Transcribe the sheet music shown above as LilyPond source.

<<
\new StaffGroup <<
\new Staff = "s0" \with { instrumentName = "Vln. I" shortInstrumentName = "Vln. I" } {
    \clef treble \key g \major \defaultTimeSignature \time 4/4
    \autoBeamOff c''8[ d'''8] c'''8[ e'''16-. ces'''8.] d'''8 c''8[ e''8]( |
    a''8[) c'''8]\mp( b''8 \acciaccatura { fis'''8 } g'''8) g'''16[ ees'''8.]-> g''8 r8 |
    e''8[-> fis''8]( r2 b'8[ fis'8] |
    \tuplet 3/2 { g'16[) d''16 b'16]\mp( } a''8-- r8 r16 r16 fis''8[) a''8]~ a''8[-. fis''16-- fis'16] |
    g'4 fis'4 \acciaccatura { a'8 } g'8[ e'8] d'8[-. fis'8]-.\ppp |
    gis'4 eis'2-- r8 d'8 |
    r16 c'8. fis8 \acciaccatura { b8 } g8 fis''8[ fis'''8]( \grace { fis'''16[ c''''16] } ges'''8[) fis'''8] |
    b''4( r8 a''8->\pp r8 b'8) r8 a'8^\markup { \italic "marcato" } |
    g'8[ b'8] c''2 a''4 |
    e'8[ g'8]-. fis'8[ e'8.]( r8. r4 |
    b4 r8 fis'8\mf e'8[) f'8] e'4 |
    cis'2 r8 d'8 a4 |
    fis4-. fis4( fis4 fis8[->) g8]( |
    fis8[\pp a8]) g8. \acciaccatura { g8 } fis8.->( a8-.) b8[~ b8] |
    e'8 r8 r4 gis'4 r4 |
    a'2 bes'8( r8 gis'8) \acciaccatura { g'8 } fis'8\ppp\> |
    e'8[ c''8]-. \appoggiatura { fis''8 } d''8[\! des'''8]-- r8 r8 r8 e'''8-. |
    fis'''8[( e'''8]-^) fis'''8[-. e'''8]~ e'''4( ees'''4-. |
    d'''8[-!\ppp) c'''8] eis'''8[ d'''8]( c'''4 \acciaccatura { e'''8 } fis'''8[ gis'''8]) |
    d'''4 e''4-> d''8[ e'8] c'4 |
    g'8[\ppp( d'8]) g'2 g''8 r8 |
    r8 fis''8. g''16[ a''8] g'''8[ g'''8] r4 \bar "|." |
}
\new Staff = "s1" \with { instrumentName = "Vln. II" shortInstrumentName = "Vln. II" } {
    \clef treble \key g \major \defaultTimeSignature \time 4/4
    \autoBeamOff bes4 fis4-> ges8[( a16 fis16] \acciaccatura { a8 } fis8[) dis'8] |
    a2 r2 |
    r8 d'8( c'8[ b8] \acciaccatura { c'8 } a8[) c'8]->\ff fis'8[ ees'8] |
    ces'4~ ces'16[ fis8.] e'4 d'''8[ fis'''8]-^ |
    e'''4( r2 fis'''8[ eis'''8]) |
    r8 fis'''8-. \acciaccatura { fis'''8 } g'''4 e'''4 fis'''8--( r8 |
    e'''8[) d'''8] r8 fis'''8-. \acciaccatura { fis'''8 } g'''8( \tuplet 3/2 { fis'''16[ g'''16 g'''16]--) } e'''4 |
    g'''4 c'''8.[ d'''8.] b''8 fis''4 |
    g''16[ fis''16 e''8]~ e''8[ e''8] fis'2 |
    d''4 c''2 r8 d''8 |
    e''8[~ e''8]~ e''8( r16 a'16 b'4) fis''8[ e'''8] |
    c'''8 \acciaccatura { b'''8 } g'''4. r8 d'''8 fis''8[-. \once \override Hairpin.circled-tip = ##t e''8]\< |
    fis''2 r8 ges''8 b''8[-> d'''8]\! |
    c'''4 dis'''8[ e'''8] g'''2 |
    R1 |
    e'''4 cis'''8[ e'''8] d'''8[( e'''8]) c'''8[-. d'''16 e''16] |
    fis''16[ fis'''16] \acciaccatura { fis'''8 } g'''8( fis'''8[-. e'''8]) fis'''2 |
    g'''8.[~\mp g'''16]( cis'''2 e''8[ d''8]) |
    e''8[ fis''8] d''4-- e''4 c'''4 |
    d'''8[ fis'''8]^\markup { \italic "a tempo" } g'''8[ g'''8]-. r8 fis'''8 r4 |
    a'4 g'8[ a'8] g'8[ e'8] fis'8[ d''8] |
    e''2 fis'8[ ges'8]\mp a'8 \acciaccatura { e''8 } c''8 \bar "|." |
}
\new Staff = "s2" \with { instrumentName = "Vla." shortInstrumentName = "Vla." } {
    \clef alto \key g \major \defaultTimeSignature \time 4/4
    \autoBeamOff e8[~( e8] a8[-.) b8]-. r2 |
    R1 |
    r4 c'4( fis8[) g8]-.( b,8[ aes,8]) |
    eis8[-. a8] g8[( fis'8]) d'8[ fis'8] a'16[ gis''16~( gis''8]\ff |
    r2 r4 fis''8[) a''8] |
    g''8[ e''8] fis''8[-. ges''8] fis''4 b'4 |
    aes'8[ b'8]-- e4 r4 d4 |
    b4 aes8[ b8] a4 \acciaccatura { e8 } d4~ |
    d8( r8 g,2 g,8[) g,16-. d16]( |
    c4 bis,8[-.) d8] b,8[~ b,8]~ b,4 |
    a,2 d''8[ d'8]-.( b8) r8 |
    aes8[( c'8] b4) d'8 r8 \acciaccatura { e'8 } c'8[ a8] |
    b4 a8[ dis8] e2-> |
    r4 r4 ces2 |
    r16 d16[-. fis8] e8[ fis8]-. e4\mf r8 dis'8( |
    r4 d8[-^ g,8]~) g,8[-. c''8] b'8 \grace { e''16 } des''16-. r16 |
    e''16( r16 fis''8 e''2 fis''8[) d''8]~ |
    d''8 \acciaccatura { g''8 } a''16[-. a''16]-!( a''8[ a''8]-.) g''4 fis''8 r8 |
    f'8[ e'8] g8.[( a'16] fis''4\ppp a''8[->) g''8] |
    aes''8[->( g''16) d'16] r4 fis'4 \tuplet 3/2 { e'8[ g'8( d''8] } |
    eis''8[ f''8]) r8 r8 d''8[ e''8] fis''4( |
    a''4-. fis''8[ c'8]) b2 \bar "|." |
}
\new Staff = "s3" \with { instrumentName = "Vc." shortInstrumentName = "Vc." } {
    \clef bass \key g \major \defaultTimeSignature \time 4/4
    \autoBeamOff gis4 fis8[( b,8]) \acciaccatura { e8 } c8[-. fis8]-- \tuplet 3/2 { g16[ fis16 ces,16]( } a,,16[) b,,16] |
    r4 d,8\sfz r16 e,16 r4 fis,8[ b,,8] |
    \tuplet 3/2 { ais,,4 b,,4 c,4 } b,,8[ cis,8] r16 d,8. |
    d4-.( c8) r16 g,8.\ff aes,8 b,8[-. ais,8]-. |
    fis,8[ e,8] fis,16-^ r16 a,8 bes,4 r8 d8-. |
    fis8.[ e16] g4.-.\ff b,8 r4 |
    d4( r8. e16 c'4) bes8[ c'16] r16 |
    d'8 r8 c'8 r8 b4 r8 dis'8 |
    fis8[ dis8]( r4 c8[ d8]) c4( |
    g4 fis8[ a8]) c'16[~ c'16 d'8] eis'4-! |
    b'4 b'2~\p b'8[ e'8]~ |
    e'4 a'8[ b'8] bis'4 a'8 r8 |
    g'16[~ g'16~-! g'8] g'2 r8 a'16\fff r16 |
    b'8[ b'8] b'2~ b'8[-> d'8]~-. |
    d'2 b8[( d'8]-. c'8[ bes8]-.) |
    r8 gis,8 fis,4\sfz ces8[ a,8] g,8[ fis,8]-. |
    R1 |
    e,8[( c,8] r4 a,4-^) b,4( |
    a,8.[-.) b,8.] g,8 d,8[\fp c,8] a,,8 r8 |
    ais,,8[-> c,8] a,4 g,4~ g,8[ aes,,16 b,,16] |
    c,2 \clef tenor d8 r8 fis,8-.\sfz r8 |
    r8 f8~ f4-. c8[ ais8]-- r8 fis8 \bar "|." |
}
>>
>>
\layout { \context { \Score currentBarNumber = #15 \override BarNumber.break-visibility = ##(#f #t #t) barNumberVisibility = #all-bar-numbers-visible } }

---

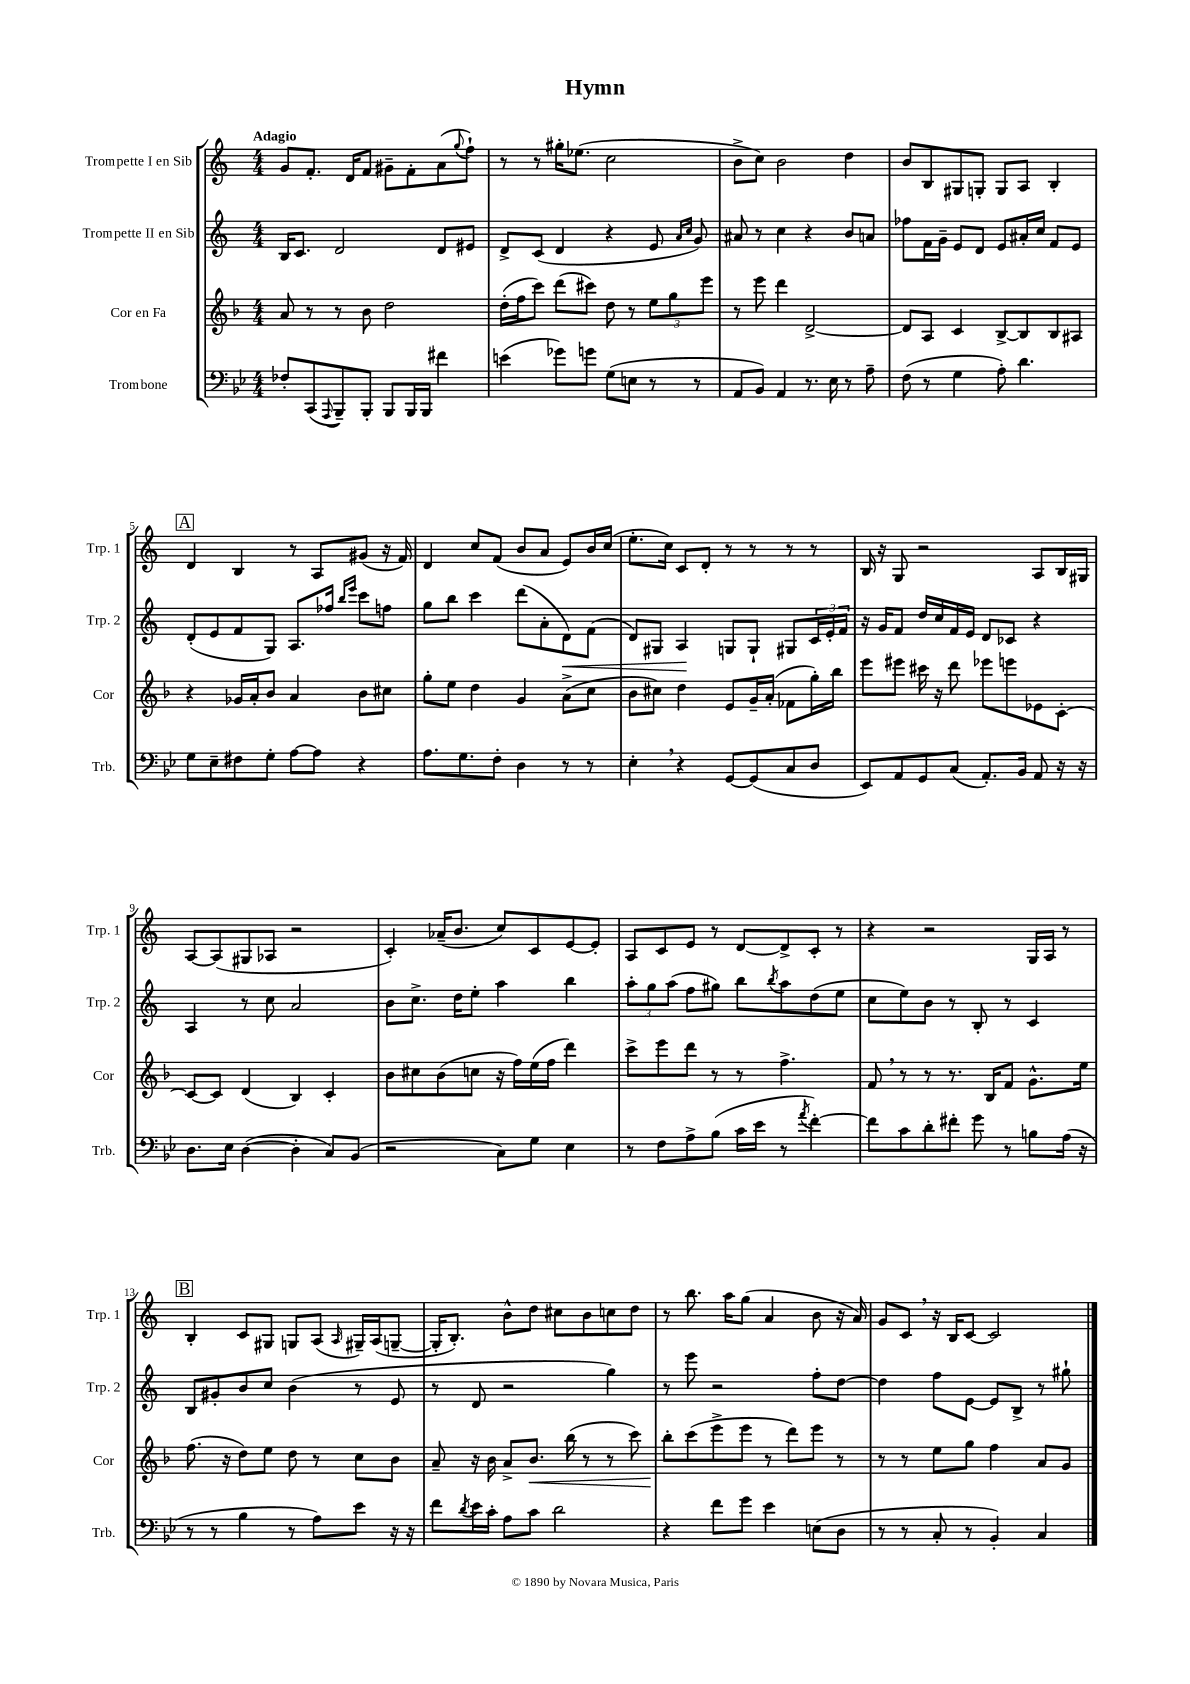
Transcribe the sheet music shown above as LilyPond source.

> **Stated exercise**: Pick out each line above that contains the word "with" and copy it in full.

> **Expected answer**:
\new Staff = "s0" \with { instrumentName = "Vln. I" shortInstrumentName = "Vln. I" } {
\new Staff = "s1" \with { instrumentName = "Vln. II" shortInstrumentName = "Vln. II" } {
\new Staff = "s2" \with { instrumentName = "Vla." shortInstrumentName = "Vla." } {
\new Staff = "s3" \with { instrumentName = "Vc." shortInstrumentName = "Vc." } {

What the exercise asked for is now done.